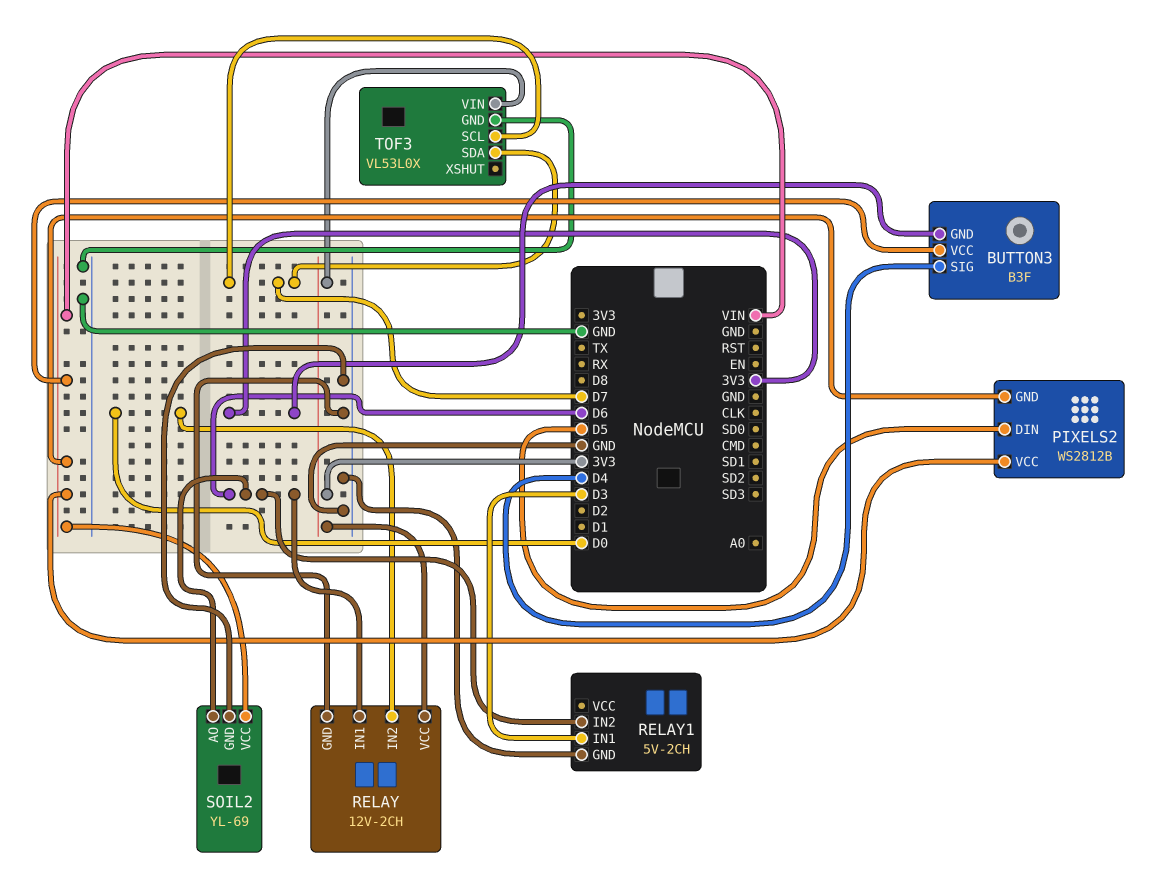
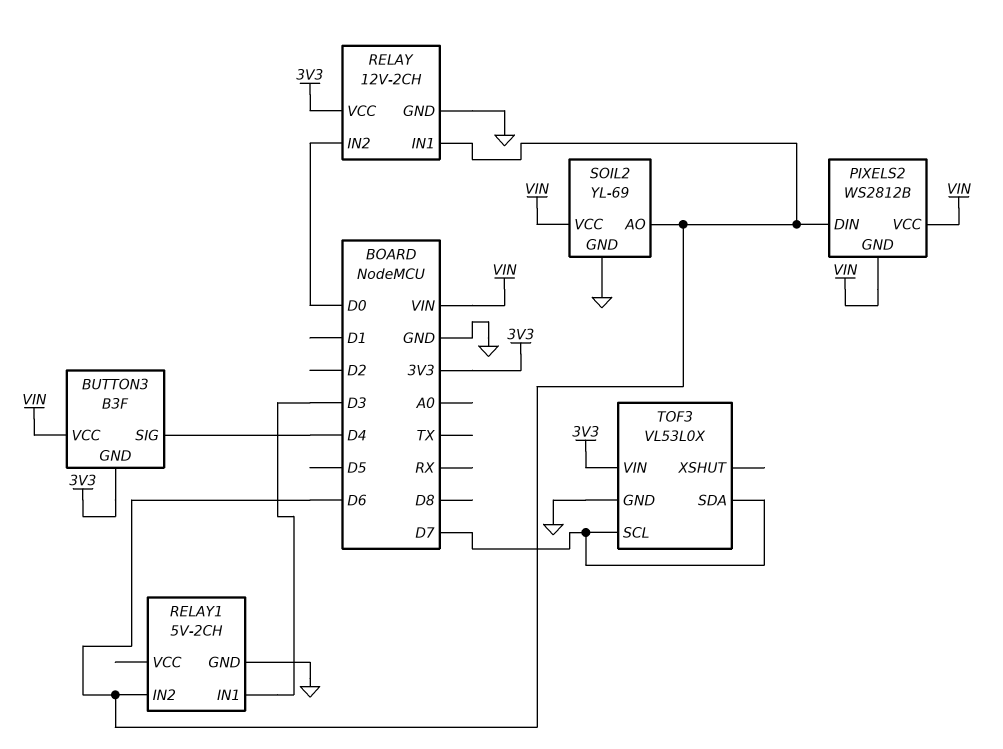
PIXELS2 pin DIN: D5 -> D6

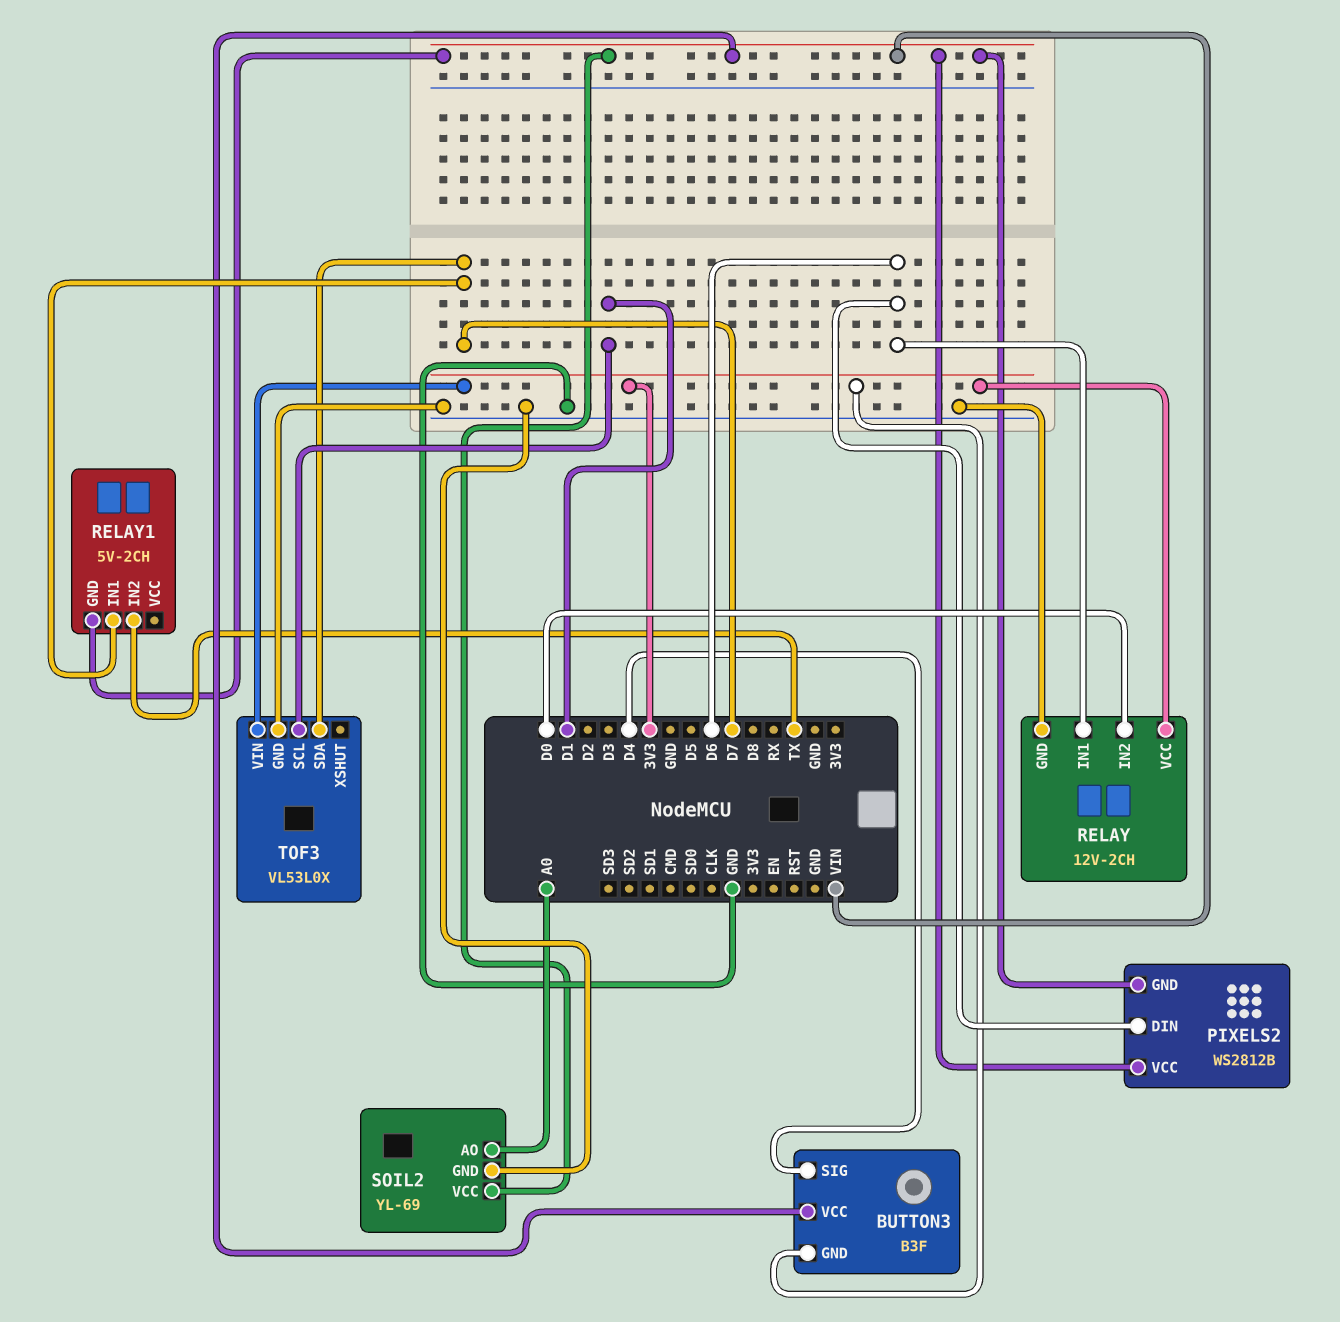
RELAY1 pin GND: GND -> VIN
RELAY1 pin IN1: D3 -> D7
RELAY1 pin IN2: D6 -> TX
SOIL2 pin AO: D6 -> A0
TOF3 pin SCL: D7 -> D1

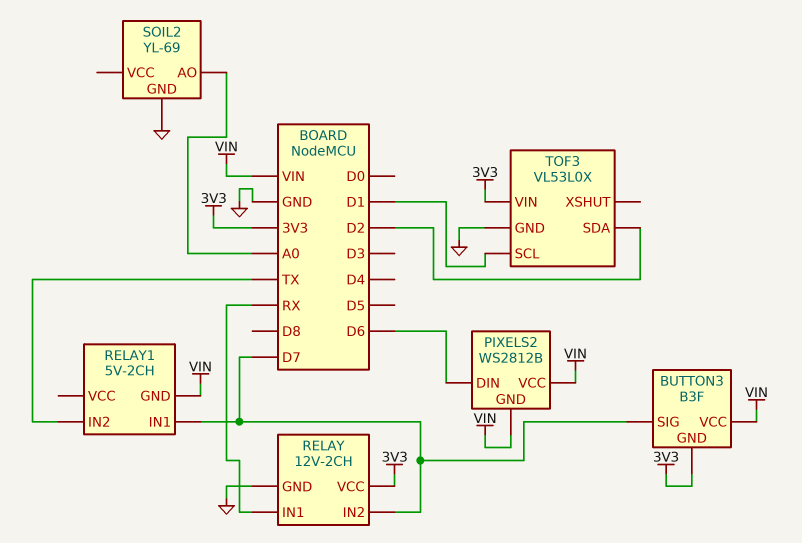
BUTTON3 pin SIG: D4 -> D7
RELAY pin IN1: D6 -> RX
RELAY pin IN2: D0 -> D7
SOIL2 pin VCC: VIN -> none
TOF3 pin SDA: D7 -> D2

########

**What you have to do**
The expected output is the lines from the one with "RELAY pin IN2: D0 -> D7" through the end of the data, exactly as written and nothing more.

**Response area**
RELAY pin IN2: D0 -> D7
SOIL2 pin VCC: VIN -> none
TOF3 pin SDA: D7 -> D2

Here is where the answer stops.